Start of GIVEN RECORDS

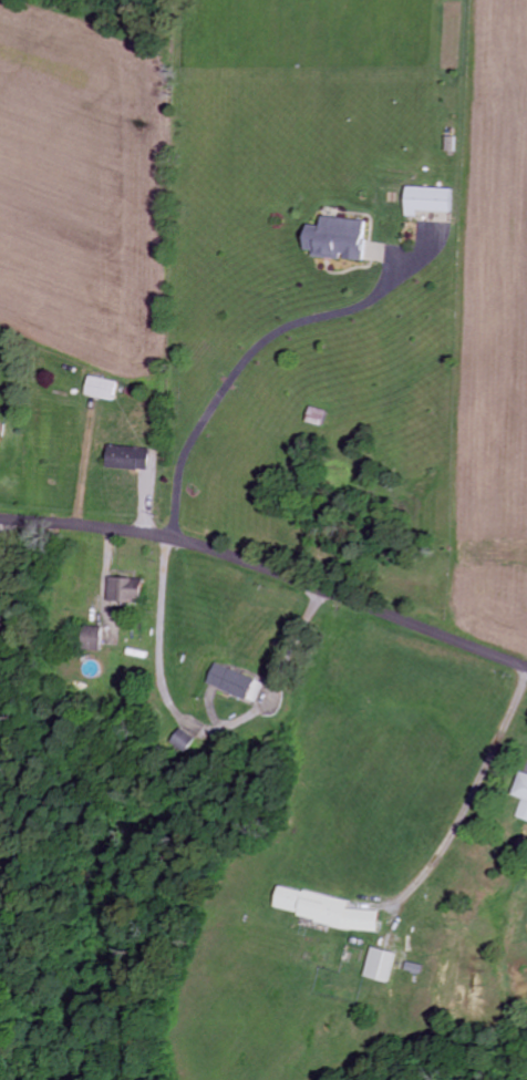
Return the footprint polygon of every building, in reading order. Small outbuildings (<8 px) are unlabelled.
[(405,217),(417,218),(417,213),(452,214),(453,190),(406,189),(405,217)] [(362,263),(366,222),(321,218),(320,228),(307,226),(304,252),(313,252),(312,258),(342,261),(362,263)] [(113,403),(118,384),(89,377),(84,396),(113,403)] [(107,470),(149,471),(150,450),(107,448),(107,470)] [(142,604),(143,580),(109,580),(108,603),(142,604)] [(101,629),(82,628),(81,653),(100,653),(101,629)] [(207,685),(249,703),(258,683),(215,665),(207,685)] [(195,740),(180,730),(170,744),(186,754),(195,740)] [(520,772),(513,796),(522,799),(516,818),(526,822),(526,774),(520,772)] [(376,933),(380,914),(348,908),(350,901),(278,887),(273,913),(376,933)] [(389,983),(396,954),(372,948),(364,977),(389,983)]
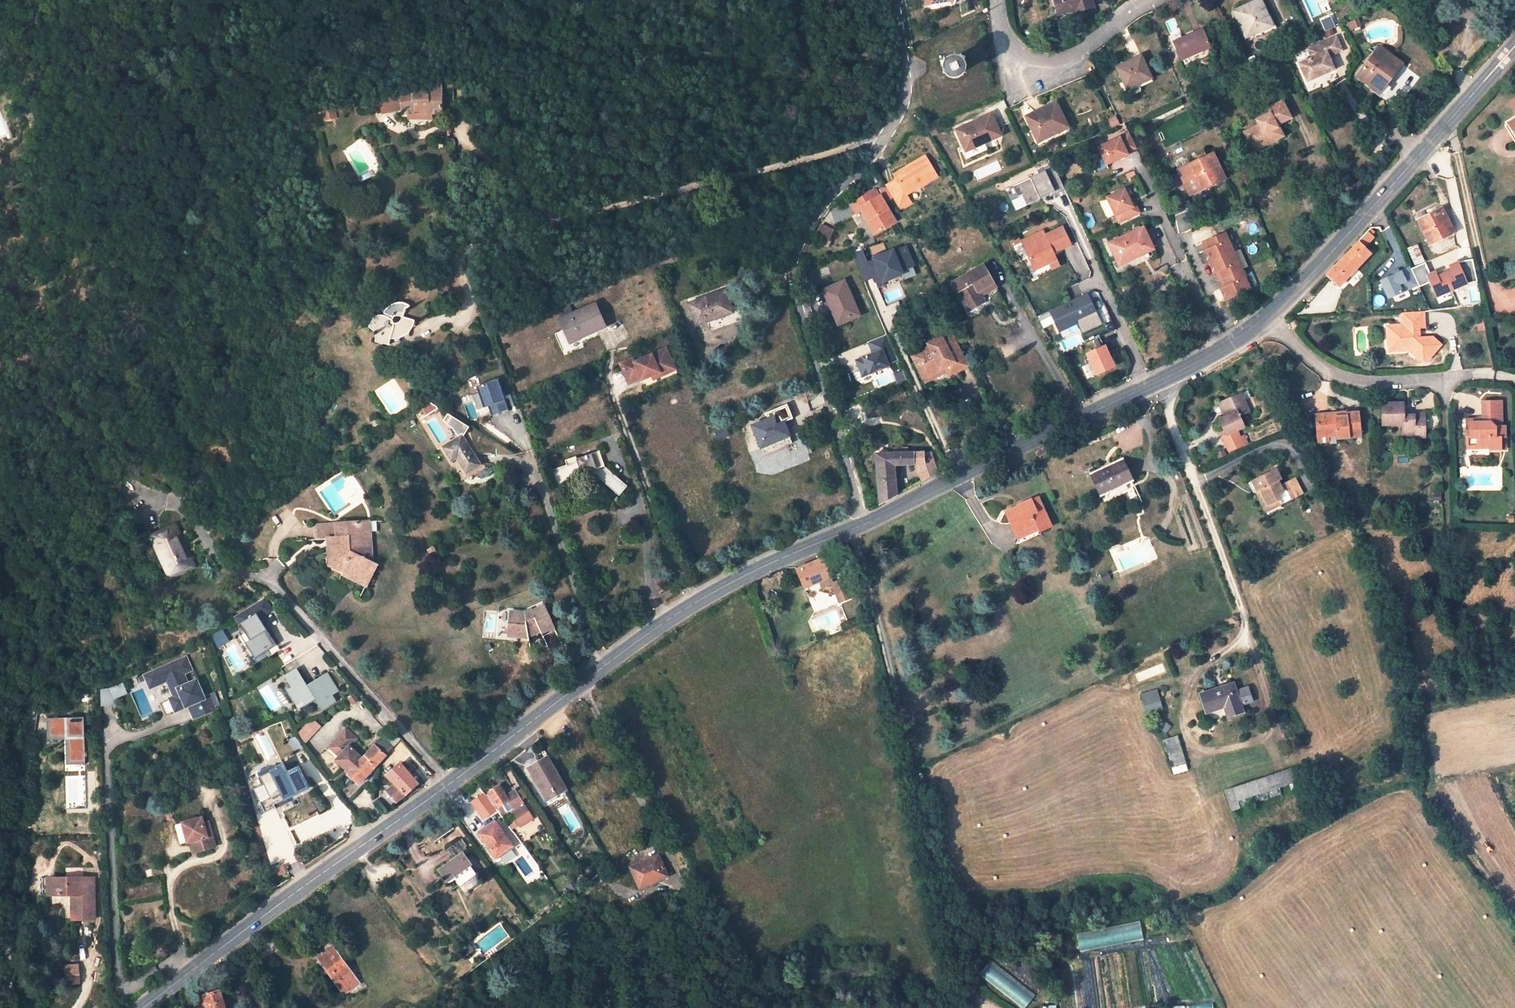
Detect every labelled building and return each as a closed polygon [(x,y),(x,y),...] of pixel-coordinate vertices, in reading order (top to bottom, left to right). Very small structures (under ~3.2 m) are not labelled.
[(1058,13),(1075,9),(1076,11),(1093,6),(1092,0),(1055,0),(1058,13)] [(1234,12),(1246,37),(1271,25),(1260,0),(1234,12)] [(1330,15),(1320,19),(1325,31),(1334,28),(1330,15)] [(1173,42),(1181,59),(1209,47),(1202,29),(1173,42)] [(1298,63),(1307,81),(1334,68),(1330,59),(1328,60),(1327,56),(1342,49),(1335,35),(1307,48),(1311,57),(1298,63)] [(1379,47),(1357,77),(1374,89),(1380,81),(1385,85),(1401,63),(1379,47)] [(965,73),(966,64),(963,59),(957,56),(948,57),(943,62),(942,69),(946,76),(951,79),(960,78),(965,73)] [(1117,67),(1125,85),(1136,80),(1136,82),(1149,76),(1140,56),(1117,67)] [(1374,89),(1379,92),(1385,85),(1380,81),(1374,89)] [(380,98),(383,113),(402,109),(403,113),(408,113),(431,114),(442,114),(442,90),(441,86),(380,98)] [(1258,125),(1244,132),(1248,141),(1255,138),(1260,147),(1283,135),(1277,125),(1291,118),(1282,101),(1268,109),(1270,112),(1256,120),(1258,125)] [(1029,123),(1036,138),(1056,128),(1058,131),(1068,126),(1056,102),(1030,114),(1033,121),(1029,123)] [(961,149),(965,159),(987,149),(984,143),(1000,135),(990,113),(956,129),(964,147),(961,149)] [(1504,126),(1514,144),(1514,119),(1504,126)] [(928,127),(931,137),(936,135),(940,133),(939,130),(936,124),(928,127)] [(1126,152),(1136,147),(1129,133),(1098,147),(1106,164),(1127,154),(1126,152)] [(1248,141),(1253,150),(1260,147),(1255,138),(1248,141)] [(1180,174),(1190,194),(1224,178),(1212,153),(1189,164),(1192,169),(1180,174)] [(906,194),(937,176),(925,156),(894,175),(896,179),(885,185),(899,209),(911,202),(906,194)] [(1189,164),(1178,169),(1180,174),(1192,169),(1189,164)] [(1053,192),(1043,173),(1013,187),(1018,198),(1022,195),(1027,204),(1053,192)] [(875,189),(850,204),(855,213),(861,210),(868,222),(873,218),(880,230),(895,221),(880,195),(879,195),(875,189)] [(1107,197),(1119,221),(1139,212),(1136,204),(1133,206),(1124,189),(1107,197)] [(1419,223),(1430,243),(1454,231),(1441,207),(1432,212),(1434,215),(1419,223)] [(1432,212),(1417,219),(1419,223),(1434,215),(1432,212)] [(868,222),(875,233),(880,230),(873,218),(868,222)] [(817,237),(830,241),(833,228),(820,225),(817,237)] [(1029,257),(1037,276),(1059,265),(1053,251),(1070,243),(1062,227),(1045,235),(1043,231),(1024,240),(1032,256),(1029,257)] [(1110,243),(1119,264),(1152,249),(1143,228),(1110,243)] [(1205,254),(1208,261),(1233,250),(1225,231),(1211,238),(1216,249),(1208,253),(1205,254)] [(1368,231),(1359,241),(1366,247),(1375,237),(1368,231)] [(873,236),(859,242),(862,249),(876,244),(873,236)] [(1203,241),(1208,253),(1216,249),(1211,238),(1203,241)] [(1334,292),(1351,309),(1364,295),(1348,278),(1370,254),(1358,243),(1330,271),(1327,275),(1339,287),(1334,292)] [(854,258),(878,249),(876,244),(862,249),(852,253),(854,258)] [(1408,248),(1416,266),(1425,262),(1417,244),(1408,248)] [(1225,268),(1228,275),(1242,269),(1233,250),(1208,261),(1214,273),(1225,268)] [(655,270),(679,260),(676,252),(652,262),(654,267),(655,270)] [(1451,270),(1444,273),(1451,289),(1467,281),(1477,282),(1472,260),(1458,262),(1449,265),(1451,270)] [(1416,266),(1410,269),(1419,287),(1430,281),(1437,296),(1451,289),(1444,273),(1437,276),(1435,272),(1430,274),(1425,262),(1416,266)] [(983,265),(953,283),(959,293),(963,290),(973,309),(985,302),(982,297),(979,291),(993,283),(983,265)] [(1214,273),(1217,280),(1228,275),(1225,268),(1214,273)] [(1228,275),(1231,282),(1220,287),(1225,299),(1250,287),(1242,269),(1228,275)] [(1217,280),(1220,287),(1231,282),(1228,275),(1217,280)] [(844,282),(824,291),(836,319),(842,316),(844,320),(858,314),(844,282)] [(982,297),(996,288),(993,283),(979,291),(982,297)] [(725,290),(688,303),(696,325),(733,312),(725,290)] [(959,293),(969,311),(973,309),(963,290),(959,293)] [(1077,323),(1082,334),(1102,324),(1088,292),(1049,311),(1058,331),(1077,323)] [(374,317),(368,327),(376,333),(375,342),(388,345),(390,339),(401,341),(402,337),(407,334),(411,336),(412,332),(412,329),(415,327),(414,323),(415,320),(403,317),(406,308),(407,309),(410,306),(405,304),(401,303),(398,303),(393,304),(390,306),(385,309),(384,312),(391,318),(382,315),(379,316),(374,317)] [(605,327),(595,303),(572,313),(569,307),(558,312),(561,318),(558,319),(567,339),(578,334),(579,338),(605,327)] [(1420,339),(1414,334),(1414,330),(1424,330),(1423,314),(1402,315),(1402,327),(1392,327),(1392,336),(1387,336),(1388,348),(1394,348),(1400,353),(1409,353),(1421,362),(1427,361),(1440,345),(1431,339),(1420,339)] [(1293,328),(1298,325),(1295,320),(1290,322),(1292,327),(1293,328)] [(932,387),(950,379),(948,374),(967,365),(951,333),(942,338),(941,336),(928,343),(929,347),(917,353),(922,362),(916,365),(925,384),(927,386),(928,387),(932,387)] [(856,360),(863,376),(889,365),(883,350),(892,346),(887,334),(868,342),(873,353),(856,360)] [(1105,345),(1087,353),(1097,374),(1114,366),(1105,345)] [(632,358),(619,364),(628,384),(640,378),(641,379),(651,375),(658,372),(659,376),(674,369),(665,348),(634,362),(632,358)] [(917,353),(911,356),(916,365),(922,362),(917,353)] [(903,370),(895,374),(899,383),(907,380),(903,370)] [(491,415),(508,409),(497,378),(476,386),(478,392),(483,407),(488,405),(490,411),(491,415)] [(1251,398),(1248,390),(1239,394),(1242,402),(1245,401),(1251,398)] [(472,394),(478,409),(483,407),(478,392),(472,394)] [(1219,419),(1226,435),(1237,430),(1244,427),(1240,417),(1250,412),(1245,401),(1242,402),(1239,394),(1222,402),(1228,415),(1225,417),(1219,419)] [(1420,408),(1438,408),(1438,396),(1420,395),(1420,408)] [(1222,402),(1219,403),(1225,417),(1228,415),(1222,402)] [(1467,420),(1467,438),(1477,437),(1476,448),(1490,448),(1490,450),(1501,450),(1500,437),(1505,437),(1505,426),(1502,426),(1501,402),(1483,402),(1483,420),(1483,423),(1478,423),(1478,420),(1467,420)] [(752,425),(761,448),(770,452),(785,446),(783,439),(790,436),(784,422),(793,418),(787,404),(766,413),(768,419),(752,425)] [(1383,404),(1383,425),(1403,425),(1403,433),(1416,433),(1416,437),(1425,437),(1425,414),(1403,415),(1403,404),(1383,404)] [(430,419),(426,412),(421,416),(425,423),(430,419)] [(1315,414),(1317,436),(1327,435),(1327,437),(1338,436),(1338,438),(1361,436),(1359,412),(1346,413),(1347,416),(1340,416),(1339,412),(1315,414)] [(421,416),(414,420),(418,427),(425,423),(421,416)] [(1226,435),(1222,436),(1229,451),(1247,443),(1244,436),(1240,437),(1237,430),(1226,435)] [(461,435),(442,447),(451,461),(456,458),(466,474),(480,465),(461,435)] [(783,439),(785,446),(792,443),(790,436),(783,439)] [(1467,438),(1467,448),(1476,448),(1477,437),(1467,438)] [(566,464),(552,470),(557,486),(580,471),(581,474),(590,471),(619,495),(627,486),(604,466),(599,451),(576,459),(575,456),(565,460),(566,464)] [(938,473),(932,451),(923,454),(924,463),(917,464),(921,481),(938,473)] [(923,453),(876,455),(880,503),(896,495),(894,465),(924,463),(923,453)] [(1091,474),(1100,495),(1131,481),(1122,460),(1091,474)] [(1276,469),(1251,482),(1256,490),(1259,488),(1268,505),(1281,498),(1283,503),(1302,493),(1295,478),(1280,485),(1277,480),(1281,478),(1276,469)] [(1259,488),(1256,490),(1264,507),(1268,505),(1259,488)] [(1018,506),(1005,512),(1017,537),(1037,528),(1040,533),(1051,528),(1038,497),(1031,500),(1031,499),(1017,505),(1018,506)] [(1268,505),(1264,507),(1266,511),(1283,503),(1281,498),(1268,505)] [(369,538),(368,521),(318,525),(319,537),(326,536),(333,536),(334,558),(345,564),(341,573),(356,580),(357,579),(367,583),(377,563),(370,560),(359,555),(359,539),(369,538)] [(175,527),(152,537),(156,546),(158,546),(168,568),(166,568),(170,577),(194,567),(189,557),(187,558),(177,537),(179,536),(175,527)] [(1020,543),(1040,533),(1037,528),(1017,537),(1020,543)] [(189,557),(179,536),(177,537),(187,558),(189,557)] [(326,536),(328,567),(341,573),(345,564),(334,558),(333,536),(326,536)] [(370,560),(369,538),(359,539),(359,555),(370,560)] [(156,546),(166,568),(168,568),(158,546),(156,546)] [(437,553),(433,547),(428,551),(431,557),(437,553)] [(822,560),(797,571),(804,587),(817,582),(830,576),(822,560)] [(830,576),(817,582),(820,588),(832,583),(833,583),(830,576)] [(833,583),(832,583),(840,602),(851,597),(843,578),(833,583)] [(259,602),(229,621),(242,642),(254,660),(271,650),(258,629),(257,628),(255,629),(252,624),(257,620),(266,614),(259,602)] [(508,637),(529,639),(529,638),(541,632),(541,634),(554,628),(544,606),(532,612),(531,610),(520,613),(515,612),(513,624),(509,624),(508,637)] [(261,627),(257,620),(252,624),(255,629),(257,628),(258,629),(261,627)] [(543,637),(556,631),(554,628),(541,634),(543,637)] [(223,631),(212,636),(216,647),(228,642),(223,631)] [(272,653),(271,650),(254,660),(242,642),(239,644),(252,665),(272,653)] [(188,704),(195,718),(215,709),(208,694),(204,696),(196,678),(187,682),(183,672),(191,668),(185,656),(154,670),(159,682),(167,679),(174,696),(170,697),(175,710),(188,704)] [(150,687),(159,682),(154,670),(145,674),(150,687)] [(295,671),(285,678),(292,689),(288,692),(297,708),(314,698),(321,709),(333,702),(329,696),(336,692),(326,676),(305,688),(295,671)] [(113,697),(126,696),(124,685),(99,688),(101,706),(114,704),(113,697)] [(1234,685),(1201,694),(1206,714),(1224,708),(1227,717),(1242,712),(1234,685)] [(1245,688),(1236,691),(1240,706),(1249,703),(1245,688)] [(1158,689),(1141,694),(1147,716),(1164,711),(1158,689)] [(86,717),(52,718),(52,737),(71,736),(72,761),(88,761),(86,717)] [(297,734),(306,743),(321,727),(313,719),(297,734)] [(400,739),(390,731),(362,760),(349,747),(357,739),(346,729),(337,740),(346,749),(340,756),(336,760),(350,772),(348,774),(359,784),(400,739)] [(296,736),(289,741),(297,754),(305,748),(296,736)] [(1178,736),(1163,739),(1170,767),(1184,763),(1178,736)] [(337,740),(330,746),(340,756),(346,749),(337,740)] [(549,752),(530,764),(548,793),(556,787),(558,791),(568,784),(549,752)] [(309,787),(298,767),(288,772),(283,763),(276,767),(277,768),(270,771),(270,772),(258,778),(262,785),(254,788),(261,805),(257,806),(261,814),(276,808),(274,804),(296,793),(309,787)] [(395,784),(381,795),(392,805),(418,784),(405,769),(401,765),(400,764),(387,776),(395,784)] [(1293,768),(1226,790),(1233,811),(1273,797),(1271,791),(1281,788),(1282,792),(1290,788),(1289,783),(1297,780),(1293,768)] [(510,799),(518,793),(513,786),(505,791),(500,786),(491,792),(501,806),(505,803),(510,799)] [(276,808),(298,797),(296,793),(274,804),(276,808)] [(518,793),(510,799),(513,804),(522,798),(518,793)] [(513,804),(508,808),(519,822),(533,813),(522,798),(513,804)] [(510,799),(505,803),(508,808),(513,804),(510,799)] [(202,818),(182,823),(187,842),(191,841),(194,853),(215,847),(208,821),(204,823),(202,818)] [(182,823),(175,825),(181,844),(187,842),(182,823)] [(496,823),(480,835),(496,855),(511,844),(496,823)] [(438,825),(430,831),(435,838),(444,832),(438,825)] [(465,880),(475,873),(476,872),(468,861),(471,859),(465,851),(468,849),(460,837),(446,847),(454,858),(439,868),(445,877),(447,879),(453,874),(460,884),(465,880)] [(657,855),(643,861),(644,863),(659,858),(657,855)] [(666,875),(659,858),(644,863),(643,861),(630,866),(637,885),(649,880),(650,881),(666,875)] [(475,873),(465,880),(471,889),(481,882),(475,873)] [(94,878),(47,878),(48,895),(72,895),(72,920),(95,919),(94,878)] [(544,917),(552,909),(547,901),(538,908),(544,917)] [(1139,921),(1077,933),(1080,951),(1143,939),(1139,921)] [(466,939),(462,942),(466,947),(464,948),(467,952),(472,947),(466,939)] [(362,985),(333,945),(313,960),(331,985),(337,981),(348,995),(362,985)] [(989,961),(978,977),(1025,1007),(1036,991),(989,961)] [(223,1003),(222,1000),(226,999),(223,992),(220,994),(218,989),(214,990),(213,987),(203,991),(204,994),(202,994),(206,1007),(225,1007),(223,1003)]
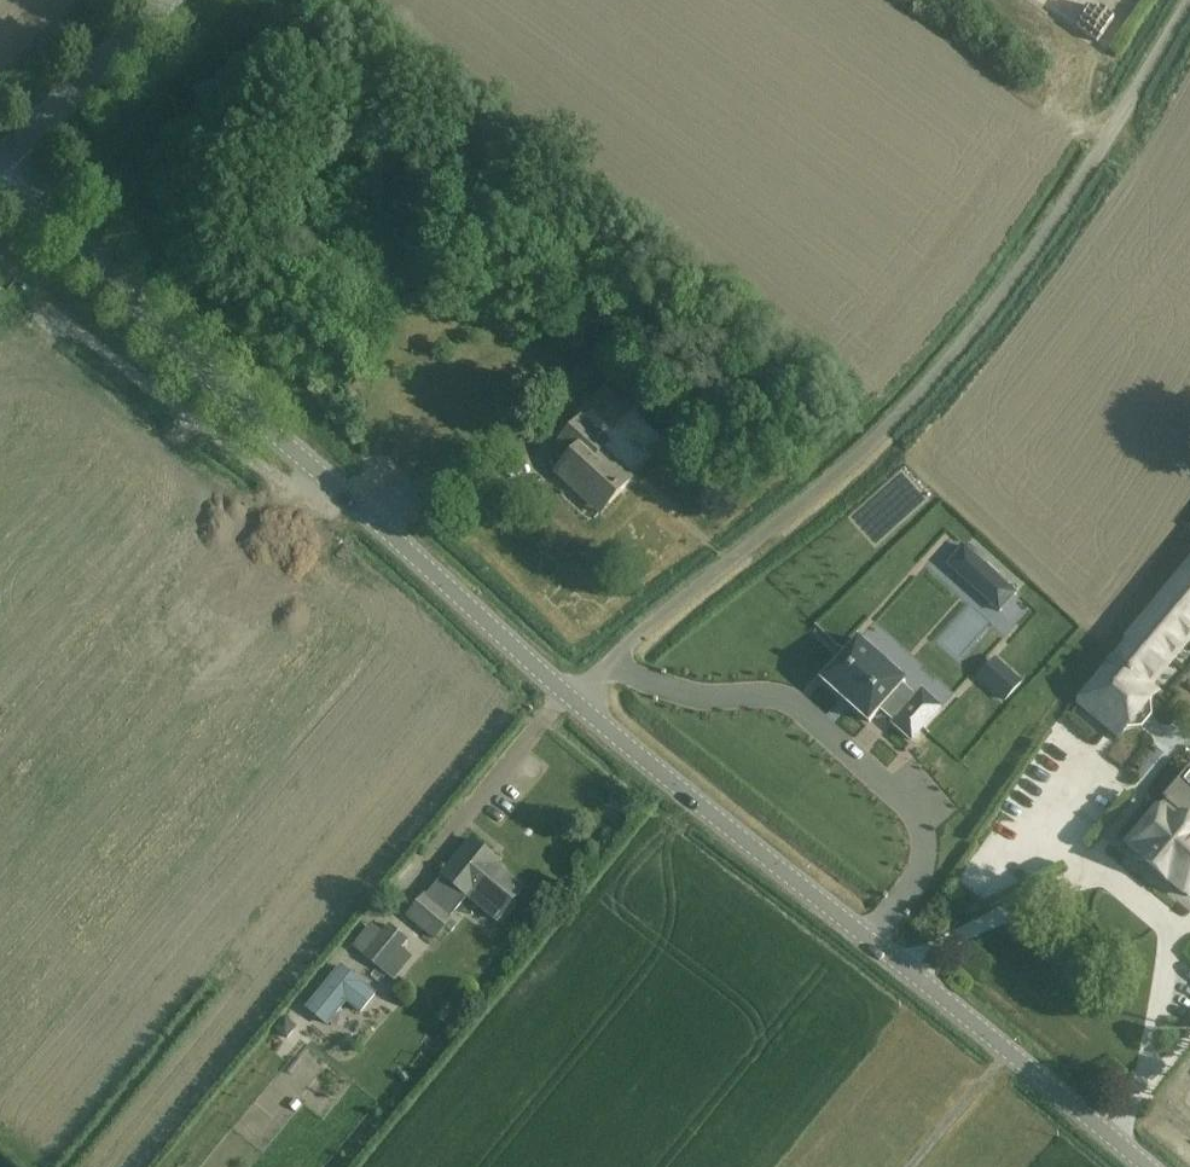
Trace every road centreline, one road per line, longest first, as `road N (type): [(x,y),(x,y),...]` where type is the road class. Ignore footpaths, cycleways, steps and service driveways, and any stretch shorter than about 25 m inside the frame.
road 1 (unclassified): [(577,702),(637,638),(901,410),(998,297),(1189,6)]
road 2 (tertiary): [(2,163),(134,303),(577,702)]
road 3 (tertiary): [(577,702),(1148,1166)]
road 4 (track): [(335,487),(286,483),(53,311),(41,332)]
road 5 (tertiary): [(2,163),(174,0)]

End of GIVEN RECORDS

DESCRIPTION OF THE TASK: In the entries, find every line holding "polygon" and copy it.

THE COMPLETED TASK:
Return the footprint polygon of every building, in reading order. Small outbuildings (<8 px) are unlabelled.
Detect every labelled building and return each as a closed polygon [(x,y),(x,y),...] of pixel-coordinate vertices, in reading order (top to bottom, left to right). Very small structures (under ~3.2 m) are not labelled.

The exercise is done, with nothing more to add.